> Problem to solve
Your task is to find every line of the data that holds the string "yellow" and copy it.

> Stored items from a collection
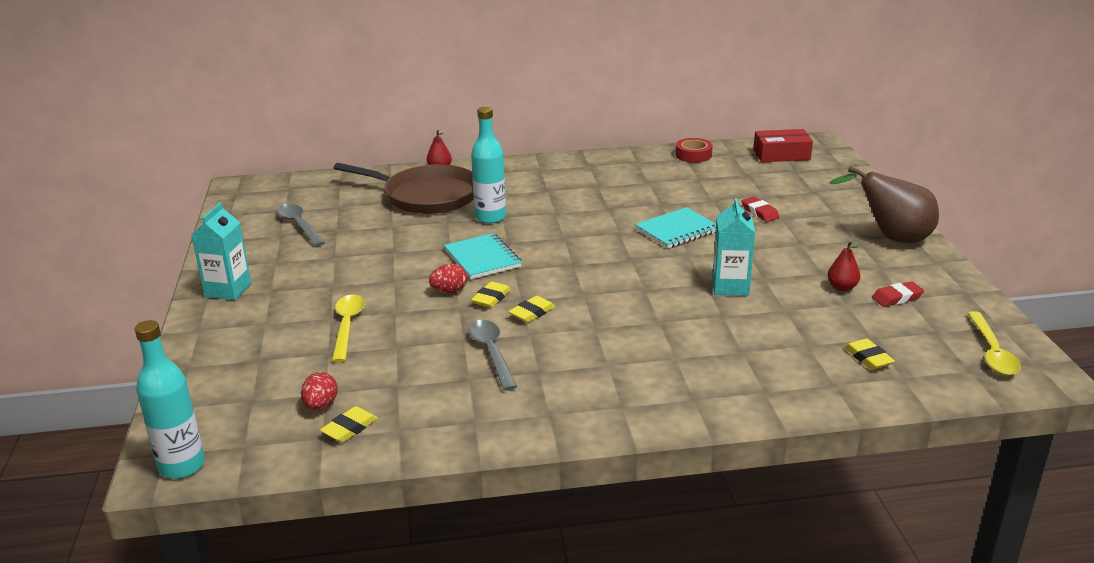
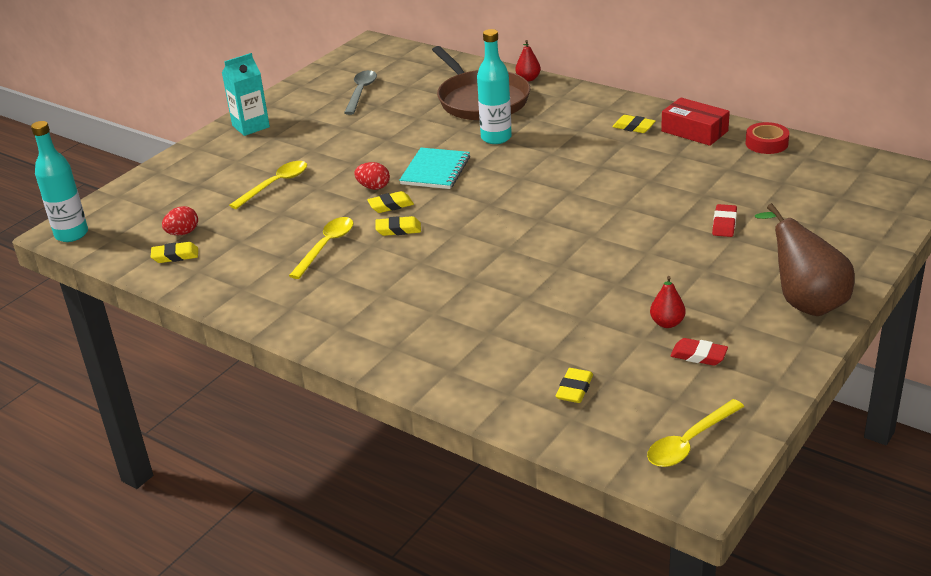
camera: 45 degrees right, 5 degrees up
(491, 353) = (326, 246): grey spoon -> yellow spoon
(585, 175) = (633, 127): none -> yellow eraser
(677, 230) = (621, 210): turquoise notebook -> none
(730, 286) = (575, 278): turquoise carton -> none
(781, 155) = (857, 175): red box -> red box (694, 131)

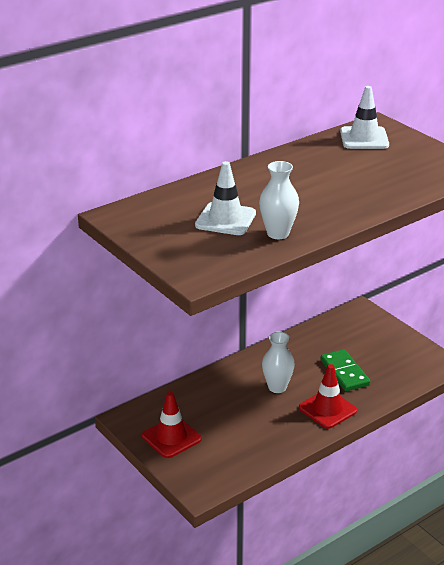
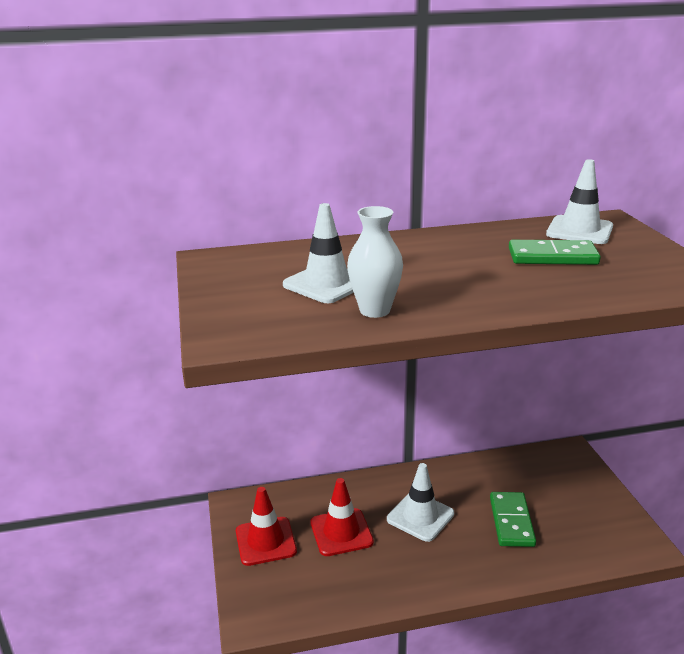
camera: 25 degrees right, 5 degrees down
(277, 387) = (420, 516): white vase -> white traffic cone
(327, 409) = (465, 562): red traffic cone -> red traffic cone (341, 532)
(361, 166) = (552, 257): none -> green domino

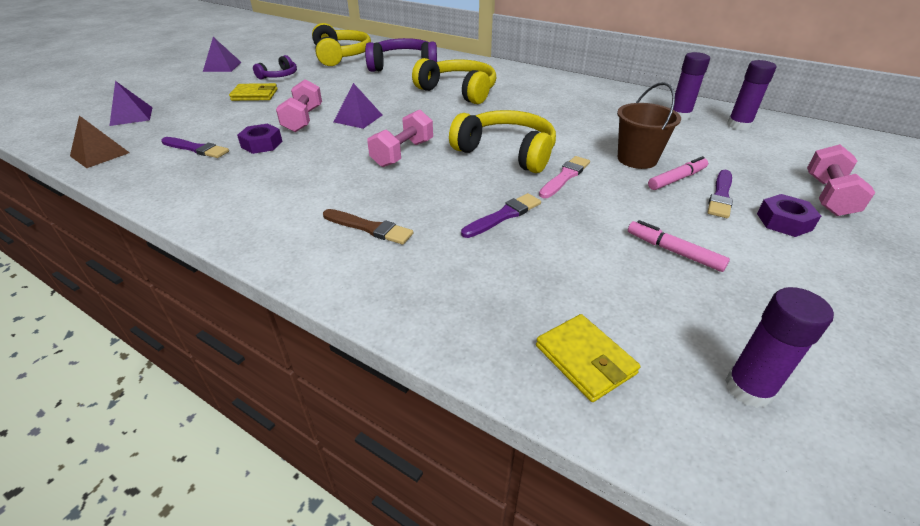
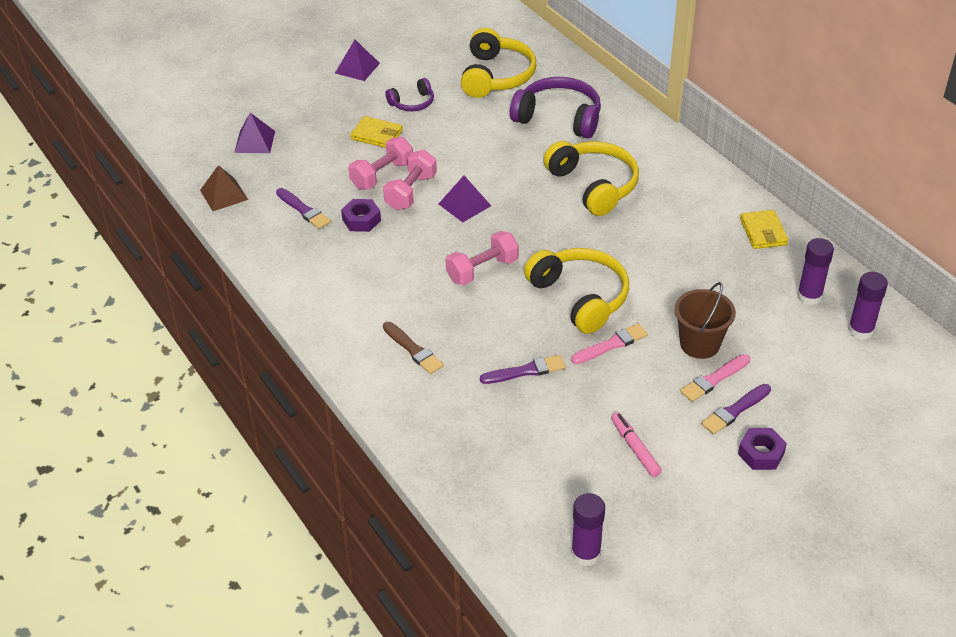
camera: 25 degrees right, 5 degrees up
(585, 359) = (498, 501): yellow wallet -> yellow wallet (763, 232)
(676, 179) = (714, 379): pink marker -> pink brush
(828, 196) = (837, 443): pink dumbbell -> pink dumbbell (382, 175)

> Response
(491, 353) = (326, 246): grey spoon -> yellow spoon
(585, 175) = (633, 127): none -> yellow eraser
(585, 359) = (498, 501): yellow wallet -> yellow wallet (763, 232)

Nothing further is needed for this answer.